(DATA FOR PROCESSING)

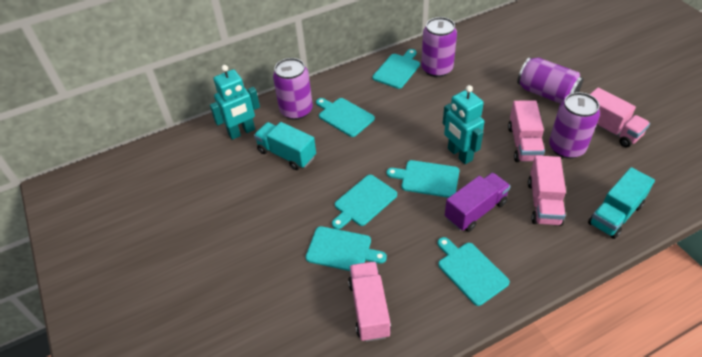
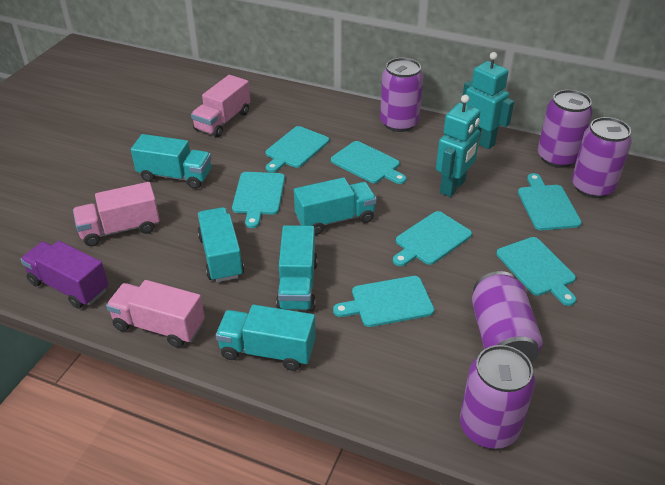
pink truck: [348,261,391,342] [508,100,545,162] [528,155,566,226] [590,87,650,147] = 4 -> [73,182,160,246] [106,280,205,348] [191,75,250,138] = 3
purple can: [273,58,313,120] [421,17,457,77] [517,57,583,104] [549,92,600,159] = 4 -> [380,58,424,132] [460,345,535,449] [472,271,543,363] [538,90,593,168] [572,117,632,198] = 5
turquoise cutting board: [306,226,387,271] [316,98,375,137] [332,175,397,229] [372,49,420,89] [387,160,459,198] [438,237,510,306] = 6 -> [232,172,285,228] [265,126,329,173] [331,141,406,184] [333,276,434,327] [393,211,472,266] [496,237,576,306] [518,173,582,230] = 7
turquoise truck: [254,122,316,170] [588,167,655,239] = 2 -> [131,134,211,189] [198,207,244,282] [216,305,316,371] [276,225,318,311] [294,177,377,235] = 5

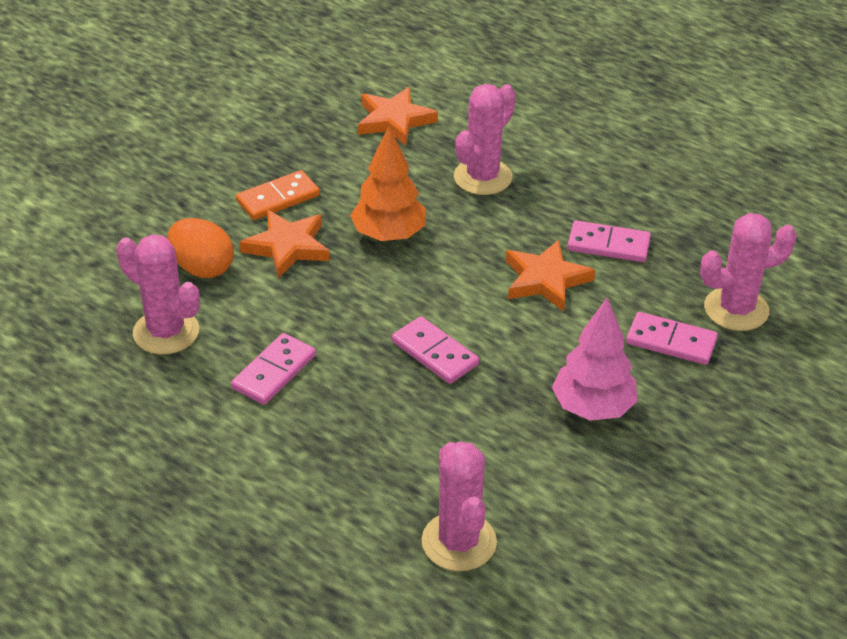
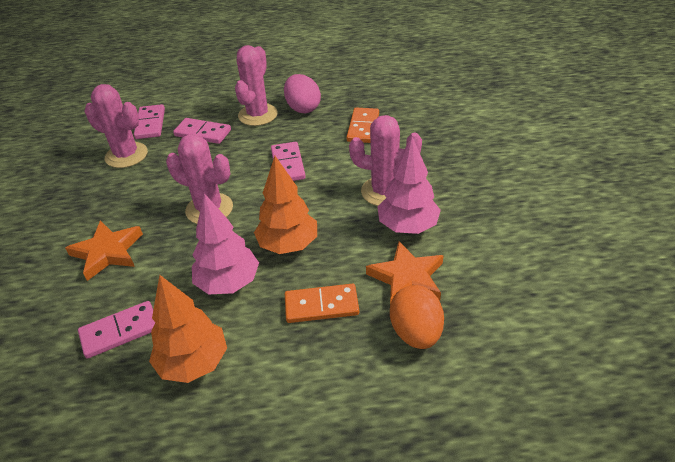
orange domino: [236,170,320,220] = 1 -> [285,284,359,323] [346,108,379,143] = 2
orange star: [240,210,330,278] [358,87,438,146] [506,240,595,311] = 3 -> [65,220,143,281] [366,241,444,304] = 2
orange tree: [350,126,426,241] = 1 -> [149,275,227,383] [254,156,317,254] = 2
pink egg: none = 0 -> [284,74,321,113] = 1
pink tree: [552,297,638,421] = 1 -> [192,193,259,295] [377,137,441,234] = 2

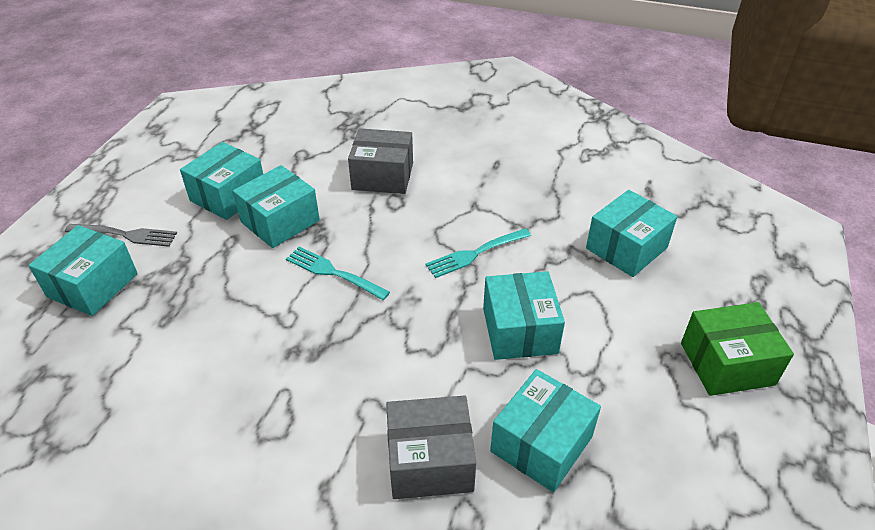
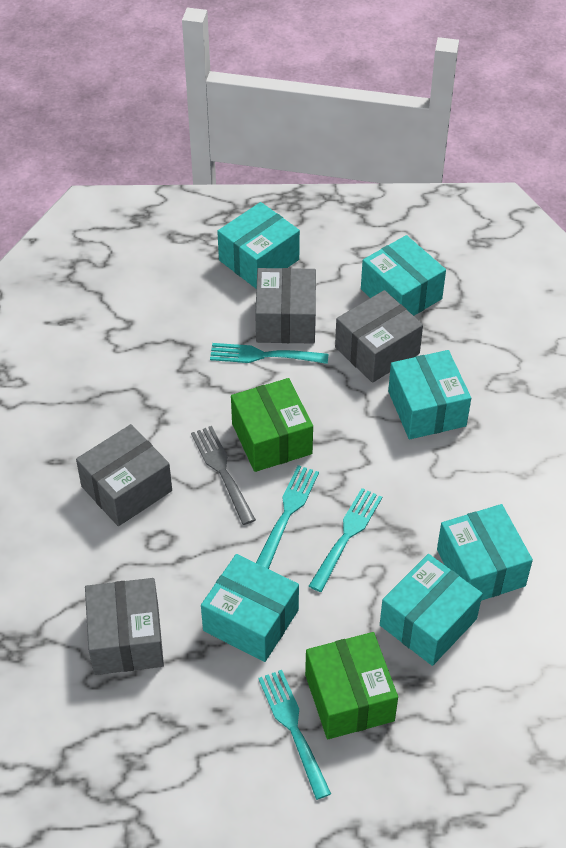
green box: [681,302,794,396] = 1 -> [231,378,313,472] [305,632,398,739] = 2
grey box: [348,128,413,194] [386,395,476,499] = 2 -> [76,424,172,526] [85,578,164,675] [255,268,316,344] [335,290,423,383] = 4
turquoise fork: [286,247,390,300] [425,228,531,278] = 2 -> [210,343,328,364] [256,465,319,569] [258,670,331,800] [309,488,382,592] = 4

(End DATA FOR PROCESSING)

INSTRUCTIONS FOR THE TASK
Would you write out exactly the lines of the data from the one holding "pink tree: [552,297,638,421]" to the final line, both included, with pictures left out?

WRITTEN SOLUTION
pink tree: [552,297,638,421] = 1 -> [192,193,259,295] [377,137,441,234] = 2

green box: [681,302,794,396] = 1 -> [231,378,313,472] [305,632,398,739] = 2
grey box: [348,128,413,194] [386,395,476,499] = 2 -> [76,424,172,526] [85,578,164,675] [255,268,316,344] [335,290,423,383] = 4
turquoise fork: [286,247,390,300] [425,228,531,278] = 2 -> [210,343,328,364] [256,465,319,569] [258,670,331,800] [309,488,382,592] = 4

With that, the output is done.